--- START ---

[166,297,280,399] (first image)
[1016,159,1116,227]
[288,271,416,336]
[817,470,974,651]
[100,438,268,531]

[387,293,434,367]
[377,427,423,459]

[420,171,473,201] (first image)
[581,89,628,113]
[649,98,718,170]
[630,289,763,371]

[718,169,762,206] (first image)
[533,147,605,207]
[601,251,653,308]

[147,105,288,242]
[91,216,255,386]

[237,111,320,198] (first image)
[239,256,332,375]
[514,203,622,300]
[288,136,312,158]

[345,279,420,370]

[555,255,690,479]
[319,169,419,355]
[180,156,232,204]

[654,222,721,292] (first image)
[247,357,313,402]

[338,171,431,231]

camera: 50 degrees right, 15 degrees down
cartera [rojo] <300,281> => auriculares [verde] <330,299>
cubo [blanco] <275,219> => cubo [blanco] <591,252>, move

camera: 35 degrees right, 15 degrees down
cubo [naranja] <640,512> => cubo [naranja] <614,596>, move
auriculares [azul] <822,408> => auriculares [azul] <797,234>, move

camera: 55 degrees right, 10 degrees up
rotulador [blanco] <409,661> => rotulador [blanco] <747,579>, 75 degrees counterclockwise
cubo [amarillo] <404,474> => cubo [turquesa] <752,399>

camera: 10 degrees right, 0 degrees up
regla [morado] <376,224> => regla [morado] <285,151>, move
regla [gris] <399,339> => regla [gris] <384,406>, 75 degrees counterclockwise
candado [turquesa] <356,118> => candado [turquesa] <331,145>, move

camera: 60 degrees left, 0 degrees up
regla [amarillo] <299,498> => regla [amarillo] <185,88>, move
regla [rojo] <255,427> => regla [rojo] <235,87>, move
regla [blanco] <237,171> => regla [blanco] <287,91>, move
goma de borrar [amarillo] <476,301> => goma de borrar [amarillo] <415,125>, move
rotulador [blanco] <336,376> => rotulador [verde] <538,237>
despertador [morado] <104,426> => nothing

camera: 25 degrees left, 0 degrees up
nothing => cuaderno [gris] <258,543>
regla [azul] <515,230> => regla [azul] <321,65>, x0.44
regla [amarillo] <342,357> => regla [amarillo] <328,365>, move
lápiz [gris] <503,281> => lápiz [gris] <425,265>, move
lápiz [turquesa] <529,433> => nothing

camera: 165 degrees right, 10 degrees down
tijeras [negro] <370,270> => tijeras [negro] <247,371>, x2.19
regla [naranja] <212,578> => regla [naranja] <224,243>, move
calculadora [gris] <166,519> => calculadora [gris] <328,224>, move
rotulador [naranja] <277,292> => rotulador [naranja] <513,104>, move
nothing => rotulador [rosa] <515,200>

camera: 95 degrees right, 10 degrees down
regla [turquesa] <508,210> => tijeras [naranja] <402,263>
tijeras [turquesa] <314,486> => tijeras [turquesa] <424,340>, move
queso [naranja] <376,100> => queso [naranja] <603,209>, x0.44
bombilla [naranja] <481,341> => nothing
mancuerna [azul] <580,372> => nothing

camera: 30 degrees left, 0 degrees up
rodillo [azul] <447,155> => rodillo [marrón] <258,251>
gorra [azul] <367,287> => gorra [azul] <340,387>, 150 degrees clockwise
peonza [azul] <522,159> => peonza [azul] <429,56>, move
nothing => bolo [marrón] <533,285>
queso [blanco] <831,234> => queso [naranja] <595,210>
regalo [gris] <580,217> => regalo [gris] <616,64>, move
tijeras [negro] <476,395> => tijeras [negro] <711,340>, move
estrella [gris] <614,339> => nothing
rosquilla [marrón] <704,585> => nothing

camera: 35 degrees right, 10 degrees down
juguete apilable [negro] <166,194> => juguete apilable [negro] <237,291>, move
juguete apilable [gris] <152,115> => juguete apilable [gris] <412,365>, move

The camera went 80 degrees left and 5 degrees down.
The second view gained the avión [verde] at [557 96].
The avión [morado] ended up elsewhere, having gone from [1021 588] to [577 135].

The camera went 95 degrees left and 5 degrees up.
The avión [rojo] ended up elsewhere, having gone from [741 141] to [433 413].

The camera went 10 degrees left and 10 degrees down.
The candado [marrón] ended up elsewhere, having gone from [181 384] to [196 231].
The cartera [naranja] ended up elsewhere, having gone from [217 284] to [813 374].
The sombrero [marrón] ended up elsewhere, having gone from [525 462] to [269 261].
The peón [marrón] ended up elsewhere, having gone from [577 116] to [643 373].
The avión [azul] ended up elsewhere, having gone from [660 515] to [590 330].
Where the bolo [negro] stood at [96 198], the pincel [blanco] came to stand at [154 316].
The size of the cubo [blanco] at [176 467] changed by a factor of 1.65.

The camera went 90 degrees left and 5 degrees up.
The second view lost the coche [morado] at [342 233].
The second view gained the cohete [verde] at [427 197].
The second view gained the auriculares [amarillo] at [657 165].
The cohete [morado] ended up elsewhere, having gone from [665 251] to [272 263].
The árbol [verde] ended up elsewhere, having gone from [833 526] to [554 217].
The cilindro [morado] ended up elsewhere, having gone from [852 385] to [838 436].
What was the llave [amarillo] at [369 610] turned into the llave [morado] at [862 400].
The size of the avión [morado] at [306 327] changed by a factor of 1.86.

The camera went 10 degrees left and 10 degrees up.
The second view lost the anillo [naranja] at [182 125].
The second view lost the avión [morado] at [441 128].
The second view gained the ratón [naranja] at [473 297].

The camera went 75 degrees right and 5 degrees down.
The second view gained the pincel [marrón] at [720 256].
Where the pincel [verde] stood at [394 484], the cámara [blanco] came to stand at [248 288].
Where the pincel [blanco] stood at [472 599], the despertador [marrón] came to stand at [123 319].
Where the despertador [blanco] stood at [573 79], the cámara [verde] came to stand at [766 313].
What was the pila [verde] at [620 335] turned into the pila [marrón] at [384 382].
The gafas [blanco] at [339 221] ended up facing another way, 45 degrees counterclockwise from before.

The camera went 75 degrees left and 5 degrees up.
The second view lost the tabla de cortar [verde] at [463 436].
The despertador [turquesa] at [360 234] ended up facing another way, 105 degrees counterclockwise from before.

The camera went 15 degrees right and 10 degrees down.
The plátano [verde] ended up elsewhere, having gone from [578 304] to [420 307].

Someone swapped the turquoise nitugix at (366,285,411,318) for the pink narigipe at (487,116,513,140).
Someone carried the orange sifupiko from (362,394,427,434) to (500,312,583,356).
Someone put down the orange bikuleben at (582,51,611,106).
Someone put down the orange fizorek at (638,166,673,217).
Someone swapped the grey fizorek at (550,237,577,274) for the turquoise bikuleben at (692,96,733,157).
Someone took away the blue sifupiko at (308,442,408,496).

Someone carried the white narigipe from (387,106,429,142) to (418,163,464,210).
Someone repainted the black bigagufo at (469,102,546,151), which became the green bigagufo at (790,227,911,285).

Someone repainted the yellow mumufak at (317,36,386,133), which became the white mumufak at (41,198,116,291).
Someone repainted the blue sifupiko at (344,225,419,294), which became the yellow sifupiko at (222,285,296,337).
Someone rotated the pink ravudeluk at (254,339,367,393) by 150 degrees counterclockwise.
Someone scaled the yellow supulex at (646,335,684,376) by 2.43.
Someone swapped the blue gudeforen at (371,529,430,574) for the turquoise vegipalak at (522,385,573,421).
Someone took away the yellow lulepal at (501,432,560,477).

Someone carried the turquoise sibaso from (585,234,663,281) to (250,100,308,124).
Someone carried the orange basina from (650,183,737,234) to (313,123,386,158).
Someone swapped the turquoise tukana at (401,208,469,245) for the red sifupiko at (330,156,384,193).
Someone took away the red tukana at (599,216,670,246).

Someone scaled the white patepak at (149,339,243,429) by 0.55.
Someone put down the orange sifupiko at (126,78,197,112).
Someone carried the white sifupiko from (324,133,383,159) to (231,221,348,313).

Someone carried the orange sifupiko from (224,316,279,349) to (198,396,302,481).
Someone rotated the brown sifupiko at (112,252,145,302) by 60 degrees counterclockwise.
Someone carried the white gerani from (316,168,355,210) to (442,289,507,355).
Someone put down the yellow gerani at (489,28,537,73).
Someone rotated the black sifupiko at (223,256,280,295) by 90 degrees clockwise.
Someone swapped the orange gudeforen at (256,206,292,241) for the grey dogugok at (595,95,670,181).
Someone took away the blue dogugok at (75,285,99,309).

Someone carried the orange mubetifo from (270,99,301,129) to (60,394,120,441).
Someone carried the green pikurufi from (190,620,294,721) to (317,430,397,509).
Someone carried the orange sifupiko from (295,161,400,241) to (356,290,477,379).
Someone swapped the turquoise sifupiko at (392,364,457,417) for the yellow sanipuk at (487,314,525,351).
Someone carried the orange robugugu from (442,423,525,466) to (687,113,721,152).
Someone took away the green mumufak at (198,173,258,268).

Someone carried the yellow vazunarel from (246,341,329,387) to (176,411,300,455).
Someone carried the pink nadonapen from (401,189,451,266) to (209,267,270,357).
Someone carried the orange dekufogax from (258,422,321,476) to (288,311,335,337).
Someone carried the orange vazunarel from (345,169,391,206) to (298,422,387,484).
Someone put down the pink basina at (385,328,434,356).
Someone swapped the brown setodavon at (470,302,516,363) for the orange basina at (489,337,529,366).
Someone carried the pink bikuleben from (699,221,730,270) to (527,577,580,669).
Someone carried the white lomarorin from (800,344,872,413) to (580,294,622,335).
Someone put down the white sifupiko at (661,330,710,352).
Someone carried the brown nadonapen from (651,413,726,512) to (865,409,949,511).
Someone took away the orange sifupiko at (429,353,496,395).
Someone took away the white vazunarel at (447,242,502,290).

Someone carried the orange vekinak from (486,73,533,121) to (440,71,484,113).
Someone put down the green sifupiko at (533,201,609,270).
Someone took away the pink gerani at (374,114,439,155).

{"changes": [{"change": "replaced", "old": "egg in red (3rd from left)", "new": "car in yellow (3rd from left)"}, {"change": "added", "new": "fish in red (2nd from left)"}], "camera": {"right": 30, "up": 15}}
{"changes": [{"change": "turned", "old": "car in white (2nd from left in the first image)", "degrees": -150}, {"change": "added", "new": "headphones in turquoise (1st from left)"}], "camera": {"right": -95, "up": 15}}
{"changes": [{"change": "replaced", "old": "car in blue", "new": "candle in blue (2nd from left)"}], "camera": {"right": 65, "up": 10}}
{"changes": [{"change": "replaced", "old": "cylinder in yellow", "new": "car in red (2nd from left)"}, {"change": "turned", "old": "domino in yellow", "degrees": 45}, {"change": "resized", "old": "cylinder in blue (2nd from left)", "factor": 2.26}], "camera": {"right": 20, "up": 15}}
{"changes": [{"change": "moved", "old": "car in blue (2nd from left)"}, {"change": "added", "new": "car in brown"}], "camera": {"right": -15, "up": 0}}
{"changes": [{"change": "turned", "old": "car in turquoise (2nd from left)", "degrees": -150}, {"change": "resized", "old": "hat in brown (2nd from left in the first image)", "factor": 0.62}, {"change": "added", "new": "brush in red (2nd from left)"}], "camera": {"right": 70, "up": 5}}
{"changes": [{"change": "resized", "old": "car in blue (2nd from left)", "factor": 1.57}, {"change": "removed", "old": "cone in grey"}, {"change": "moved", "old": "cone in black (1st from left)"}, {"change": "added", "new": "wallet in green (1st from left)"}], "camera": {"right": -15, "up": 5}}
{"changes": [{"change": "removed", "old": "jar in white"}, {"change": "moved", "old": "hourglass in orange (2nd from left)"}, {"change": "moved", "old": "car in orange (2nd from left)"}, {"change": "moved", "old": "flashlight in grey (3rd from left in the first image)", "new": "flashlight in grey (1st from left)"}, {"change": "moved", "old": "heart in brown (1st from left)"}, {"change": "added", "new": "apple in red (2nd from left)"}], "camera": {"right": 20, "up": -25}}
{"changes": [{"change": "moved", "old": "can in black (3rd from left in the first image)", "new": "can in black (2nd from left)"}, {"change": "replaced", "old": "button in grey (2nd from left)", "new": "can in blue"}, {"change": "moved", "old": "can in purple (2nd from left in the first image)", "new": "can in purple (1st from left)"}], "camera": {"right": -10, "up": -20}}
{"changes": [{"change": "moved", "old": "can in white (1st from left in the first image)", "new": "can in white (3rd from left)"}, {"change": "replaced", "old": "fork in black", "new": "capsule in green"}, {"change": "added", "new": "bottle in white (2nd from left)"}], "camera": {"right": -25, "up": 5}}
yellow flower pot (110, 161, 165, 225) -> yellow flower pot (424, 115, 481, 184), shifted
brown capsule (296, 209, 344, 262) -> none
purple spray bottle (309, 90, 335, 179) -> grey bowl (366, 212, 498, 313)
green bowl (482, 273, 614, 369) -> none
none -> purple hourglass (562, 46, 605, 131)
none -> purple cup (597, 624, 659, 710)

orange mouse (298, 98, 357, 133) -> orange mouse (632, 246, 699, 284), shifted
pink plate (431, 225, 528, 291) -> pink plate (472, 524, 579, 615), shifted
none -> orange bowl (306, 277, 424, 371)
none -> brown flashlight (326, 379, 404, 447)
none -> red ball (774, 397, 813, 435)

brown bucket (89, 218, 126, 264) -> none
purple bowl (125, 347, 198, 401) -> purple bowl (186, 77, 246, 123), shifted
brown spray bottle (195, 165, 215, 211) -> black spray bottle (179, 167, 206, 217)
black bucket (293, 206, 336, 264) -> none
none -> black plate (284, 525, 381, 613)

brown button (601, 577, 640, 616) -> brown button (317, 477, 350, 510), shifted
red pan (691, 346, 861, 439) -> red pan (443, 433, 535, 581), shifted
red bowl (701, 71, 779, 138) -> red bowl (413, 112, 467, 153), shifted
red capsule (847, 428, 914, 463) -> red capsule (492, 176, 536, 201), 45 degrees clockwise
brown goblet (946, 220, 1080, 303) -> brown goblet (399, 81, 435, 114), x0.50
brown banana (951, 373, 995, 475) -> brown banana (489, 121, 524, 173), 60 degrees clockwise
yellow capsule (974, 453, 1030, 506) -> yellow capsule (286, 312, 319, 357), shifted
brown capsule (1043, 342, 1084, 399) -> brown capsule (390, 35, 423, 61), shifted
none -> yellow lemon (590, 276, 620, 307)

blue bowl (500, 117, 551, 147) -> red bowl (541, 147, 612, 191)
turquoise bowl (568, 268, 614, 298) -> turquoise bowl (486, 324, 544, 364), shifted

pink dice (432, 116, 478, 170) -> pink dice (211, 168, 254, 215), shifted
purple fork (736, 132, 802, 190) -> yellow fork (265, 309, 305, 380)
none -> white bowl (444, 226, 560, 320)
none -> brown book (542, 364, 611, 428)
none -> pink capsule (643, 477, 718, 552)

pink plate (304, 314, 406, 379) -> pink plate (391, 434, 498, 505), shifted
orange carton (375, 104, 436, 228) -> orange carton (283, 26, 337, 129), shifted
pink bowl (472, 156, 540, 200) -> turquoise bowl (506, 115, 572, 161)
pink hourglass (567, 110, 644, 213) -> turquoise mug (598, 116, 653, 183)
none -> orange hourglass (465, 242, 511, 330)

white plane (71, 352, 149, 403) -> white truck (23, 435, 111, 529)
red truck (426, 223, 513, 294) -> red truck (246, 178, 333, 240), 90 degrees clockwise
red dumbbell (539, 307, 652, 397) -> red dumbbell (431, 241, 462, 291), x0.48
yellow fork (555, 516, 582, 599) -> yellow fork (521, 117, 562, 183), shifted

--- END ---

PROMPT:
For the lines above, output exactly those from the line containing "purple spray bottle" through the line containing "none -> purple hourglass (562, 46, 605, 131)", and skip the others.

ANSWER AREA:
purple spray bottle (309, 90, 335, 179) -> grey bowl (366, 212, 498, 313)
green bowl (482, 273, 614, 369) -> none
none -> purple hourglass (562, 46, 605, 131)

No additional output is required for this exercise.